> [WHAT THIS TASK INVOLVES]: Retype only what runs from the first line of the listing to the line holding "R3: 1.5k (N011, N019) -> 470 (N011, N019)", both included. Do not retype the pictures.

> [SUPPLIED MATERIAL]:
+++

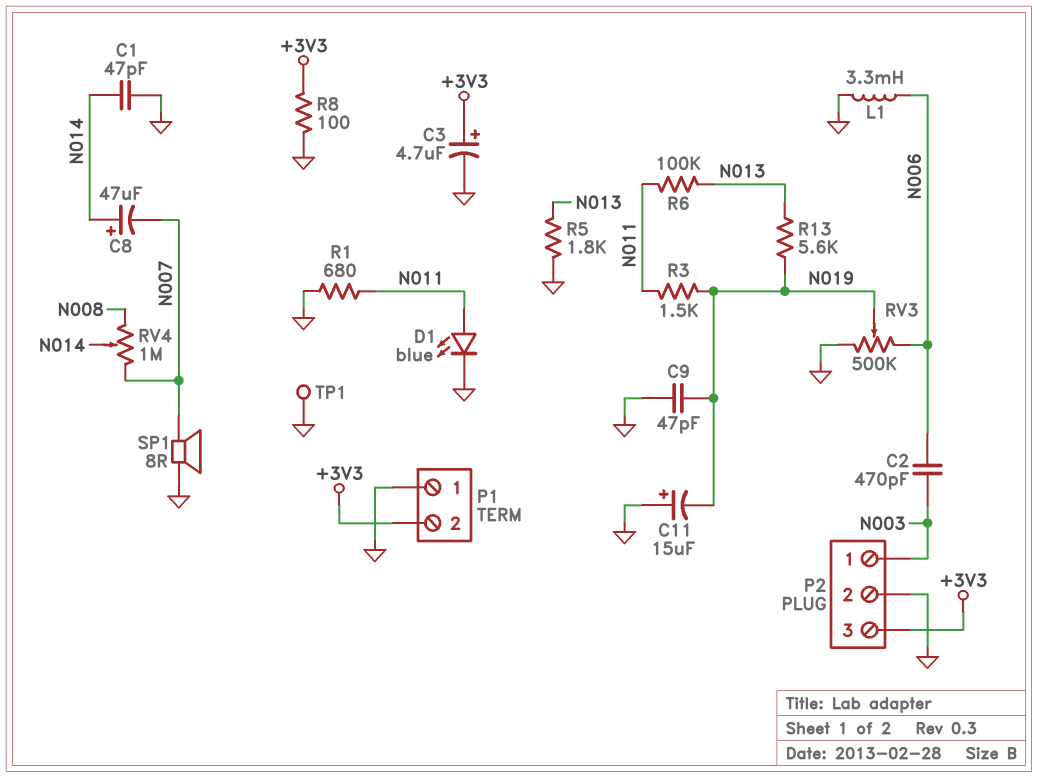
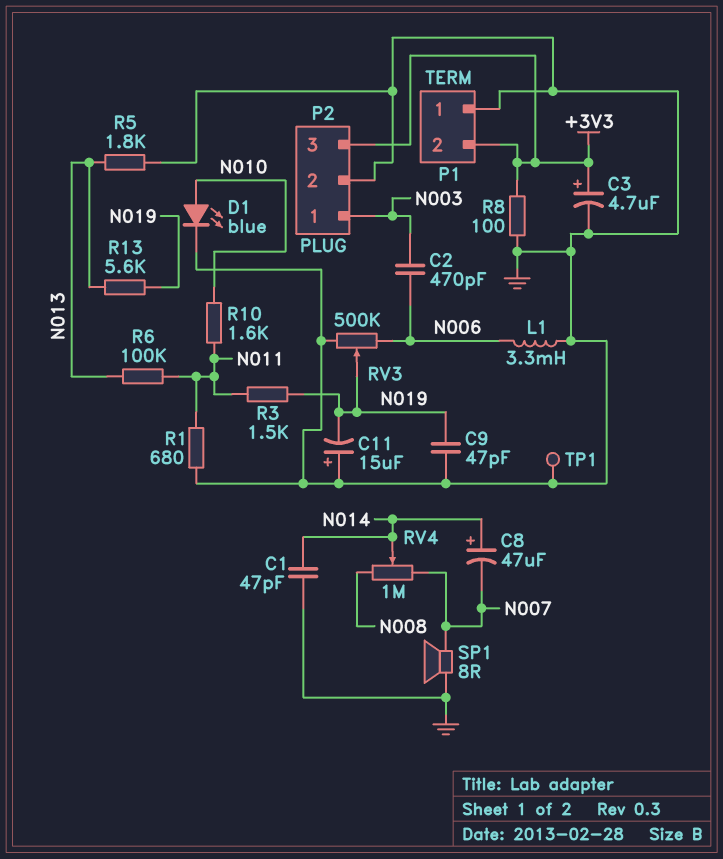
D1: LED blue (A N011, K GND) -> LED blue (A N010, K GND)
R10: none -> 1.6k (N010, N011)

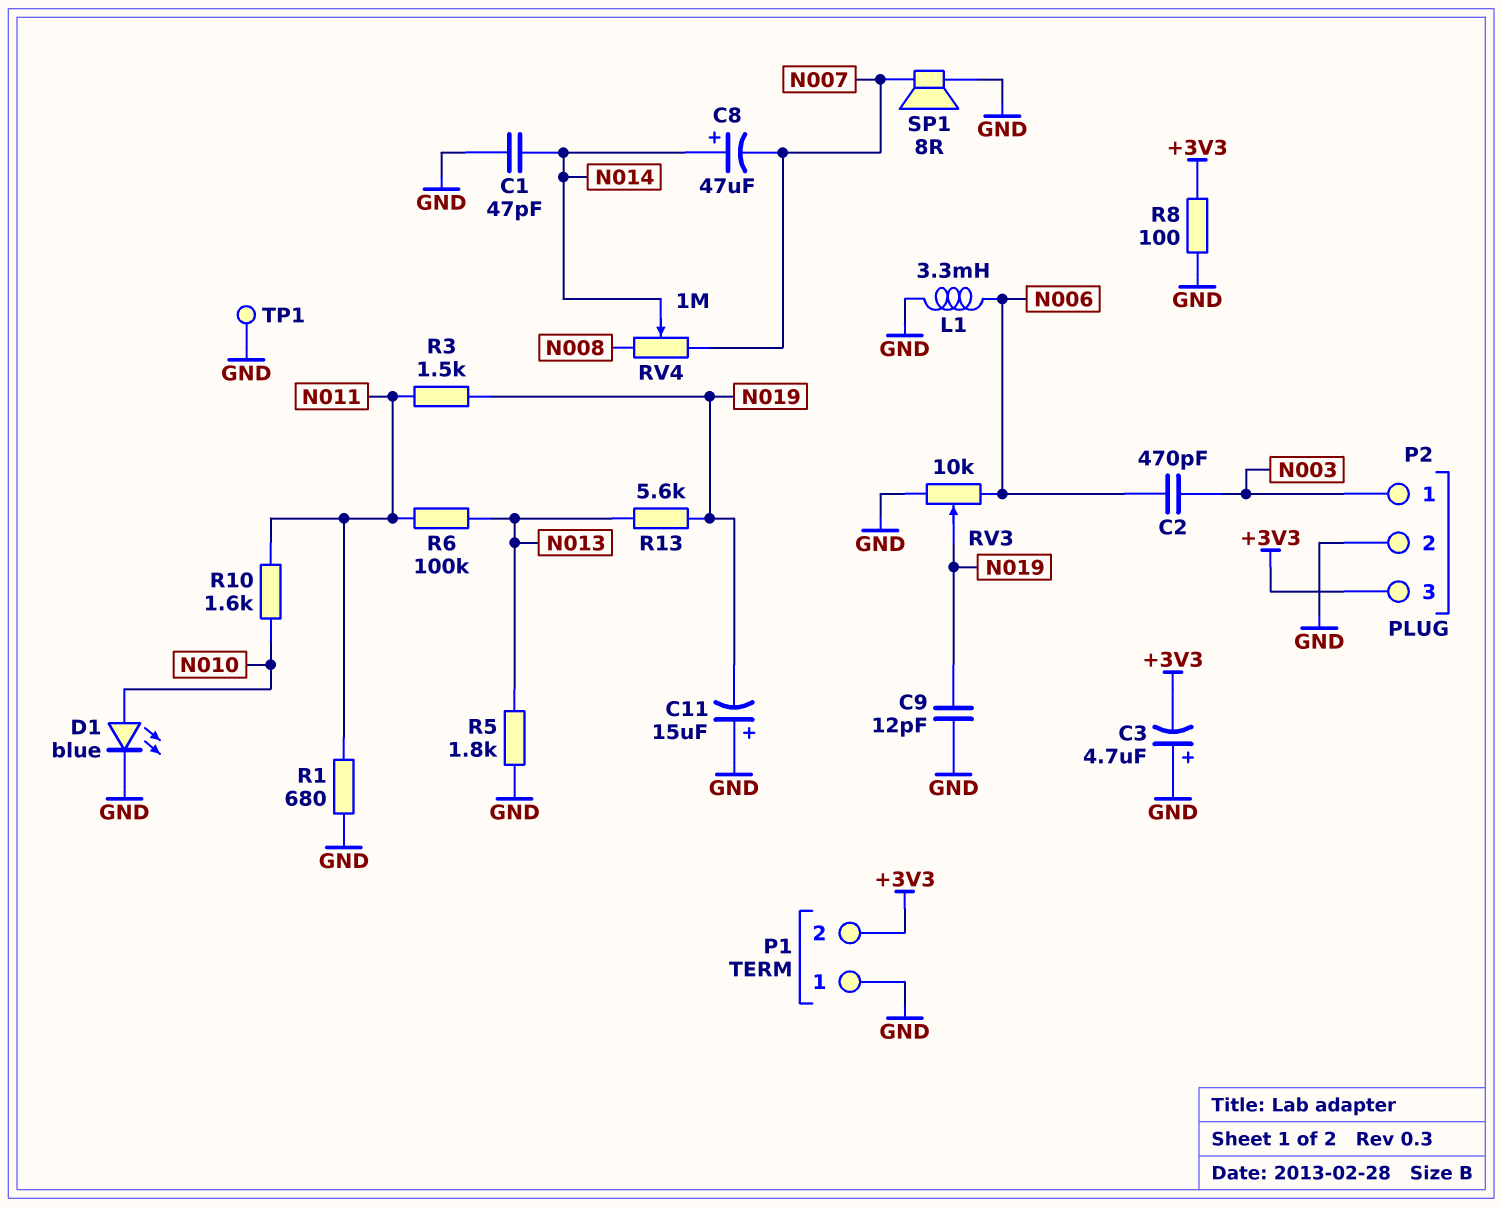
C3: 4.7uF (plus +3V3, minus GND) -> 4.7uF (plus GND, minus +3V3)
C9: 47pF (GND, N019) -> 12pF (GND, N019)
RV3: 500k (GND, N006, wiper N019) -> 10k (GND, N006, wiper N019)

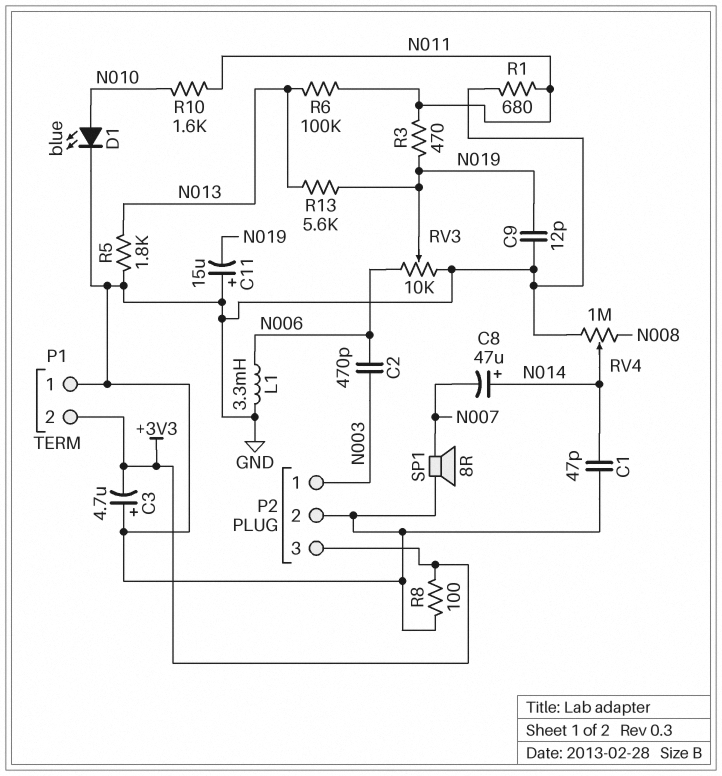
R3: 1.5k (N011, N019) -> 470 (N011, N019)
RV4: 1M (N007, N008, wiper N014) -> 1M (GND, N008, wiper N014)
TP1: test point (GND) -> none

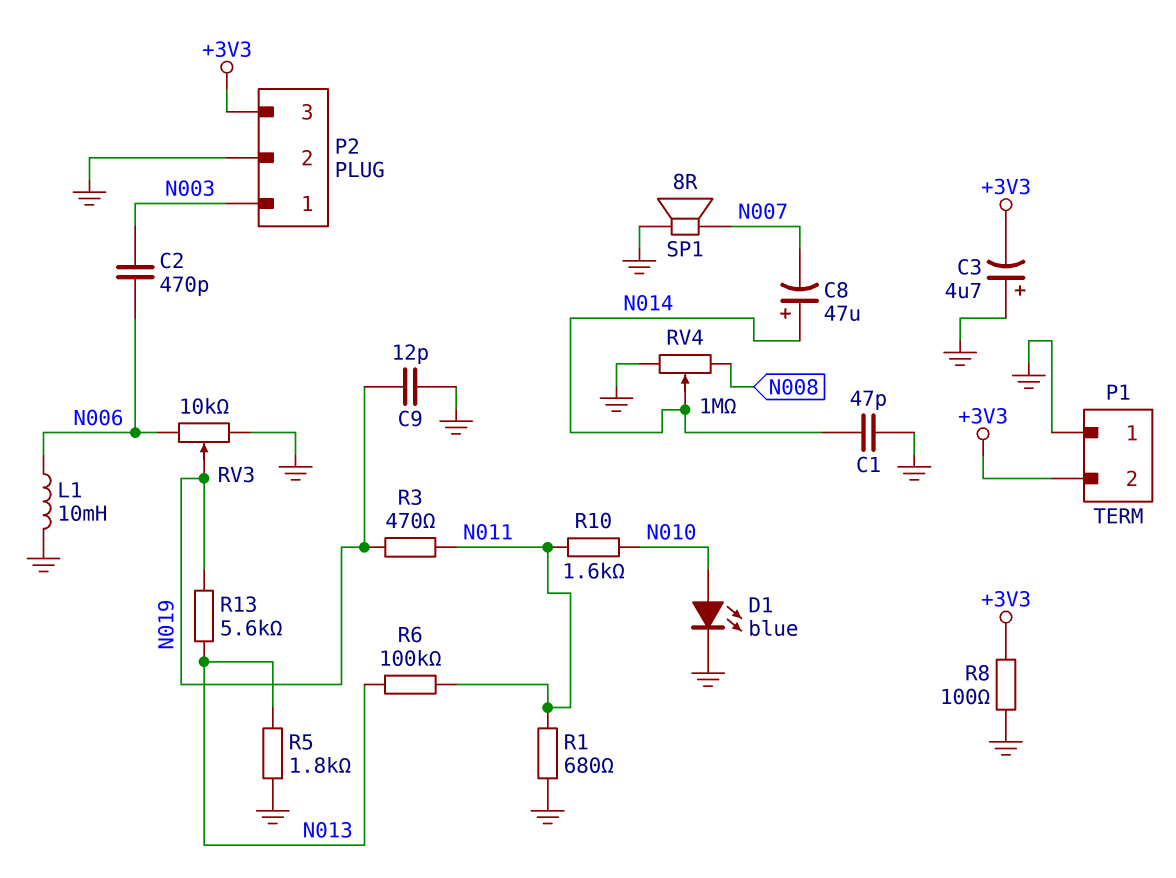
C11: 15uF (plus GND, minus N019) -> none
L1: 3.3mH (GND, N006) -> 10mH (GND, N006)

+++

> [EXERCISE OUTPUT]:
D1: LED blue (A N011, K GND) -> LED blue (A N010, K GND)
R10: none -> 1.6k (N010, N011)

C3: 4.7uF (plus +3V3, minus GND) -> 4.7uF (plus GND, minus +3V3)
C9: 47pF (GND, N019) -> 12pF (GND, N019)
RV3: 500k (GND, N006, wiper N019) -> 10k (GND, N006, wiper N019)

R3: 1.5k (N011, N019) -> 470 (N011, N019)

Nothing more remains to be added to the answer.